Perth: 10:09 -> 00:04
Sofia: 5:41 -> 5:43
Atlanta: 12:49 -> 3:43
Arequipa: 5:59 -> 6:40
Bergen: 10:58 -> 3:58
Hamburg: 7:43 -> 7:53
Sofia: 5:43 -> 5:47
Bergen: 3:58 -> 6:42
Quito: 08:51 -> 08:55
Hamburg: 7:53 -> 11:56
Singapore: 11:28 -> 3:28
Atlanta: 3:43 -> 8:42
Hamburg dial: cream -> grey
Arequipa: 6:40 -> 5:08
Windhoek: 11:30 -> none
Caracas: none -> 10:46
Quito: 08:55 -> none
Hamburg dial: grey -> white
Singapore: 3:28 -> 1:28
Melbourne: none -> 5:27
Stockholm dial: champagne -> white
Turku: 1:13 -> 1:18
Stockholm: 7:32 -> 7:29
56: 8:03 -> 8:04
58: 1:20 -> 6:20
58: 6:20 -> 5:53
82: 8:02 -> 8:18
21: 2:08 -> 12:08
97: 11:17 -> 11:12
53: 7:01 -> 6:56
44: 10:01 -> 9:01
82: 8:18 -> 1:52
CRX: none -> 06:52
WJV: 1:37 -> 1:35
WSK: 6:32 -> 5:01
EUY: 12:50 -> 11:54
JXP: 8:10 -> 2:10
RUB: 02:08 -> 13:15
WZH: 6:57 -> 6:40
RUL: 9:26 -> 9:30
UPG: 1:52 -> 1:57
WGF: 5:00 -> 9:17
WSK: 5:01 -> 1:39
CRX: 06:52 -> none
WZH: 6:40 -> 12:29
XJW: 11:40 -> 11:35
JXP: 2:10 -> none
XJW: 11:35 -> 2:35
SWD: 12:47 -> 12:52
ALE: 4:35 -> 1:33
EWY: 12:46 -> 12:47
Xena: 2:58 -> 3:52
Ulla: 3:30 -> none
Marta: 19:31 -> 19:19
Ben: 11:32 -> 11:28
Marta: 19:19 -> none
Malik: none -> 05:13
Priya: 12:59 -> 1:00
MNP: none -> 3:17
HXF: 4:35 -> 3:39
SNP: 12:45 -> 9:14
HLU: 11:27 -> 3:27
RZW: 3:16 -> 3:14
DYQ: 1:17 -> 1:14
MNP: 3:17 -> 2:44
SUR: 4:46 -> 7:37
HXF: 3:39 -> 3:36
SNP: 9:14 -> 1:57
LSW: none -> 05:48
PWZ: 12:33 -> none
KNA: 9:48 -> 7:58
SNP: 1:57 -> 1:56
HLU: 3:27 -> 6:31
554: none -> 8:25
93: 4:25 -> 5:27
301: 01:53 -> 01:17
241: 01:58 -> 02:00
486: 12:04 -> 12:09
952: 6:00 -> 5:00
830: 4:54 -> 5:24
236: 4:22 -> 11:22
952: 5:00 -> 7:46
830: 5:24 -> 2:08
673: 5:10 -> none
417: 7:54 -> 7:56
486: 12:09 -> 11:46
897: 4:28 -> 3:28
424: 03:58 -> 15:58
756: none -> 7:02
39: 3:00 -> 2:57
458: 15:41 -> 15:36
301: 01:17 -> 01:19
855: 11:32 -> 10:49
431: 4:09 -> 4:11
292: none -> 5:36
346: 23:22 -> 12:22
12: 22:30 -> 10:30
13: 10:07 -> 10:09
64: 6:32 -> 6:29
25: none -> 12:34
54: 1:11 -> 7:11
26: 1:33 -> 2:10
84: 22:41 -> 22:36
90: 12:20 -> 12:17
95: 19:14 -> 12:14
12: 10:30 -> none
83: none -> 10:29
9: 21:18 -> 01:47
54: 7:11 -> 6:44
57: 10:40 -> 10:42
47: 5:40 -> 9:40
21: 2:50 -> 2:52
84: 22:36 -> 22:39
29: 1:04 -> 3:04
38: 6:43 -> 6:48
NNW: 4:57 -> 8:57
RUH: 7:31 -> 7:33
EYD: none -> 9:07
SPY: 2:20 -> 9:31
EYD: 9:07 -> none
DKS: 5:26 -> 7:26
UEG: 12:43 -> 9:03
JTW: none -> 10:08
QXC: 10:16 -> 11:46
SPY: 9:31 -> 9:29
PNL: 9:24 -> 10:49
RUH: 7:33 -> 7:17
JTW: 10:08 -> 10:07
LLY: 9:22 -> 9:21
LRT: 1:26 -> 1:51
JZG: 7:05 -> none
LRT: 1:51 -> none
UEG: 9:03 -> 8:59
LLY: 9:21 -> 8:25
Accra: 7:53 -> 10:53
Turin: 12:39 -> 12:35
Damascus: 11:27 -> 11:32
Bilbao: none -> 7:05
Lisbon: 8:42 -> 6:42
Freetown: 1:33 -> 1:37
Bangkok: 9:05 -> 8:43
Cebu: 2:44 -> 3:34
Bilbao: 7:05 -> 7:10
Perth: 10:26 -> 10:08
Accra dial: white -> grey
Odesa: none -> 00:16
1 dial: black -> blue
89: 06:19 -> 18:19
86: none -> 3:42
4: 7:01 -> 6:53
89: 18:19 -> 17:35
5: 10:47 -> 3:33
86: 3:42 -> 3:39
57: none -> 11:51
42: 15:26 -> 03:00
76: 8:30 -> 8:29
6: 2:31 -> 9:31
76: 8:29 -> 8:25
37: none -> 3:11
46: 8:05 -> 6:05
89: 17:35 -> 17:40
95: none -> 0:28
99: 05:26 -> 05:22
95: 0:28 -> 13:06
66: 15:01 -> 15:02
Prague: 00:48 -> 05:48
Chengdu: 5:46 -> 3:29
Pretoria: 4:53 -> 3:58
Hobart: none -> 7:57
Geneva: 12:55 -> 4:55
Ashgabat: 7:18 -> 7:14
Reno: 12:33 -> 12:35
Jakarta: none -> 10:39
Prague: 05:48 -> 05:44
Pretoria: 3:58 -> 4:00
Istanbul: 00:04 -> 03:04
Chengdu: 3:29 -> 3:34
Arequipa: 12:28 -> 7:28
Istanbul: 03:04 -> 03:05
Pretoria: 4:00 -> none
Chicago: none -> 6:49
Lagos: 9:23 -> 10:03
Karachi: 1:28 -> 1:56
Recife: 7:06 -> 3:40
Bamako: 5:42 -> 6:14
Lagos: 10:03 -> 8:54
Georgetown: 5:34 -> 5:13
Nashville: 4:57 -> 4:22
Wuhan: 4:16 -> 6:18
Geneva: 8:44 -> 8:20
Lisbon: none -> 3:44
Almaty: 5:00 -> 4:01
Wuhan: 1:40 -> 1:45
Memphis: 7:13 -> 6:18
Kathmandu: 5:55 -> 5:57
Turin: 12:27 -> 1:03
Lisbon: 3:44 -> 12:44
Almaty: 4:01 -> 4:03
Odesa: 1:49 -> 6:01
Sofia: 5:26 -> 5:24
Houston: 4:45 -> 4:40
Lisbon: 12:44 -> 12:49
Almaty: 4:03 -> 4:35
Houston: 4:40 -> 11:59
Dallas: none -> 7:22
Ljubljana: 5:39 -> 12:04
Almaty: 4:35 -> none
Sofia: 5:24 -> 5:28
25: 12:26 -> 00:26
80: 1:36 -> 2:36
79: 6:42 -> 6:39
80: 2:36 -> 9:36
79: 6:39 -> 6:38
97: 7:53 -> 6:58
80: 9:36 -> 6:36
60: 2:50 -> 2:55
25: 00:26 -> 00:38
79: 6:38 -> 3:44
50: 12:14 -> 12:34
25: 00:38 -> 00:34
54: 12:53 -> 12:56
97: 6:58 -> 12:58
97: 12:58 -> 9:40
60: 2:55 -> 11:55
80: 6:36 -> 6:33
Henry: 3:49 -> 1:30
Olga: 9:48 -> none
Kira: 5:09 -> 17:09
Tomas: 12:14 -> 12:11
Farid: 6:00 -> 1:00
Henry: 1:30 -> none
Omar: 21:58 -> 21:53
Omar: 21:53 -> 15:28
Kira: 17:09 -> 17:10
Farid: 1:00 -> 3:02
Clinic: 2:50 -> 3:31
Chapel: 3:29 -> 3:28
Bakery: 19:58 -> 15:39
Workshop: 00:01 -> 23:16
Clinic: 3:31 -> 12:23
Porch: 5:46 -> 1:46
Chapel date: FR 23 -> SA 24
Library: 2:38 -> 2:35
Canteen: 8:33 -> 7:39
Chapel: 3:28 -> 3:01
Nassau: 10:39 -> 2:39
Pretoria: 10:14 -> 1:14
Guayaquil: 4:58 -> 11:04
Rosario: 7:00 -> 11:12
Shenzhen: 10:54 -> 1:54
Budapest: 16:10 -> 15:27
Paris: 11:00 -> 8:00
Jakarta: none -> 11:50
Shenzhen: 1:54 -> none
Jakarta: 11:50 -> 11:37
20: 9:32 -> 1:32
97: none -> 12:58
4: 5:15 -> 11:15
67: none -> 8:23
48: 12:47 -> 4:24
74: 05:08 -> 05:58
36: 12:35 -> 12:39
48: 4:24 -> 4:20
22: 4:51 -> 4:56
+++++
=== What you need to do ===
Please repeat the entries above exactly, from the first one through the line containing "Singapore: 11:28 -> 3:28".

=== Answer to the problem ===
Perth: 10:09 -> 00:04
Sofia: 5:41 -> 5:43
Atlanta: 12:49 -> 3:43
Arequipa: 5:59 -> 6:40
Bergen: 10:58 -> 3:58
Hamburg: 7:43 -> 7:53
Sofia: 5:43 -> 5:47
Bergen: 3:58 -> 6:42
Quito: 08:51 -> 08:55
Hamburg: 7:53 -> 11:56
Singapore: 11:28 -> 3:28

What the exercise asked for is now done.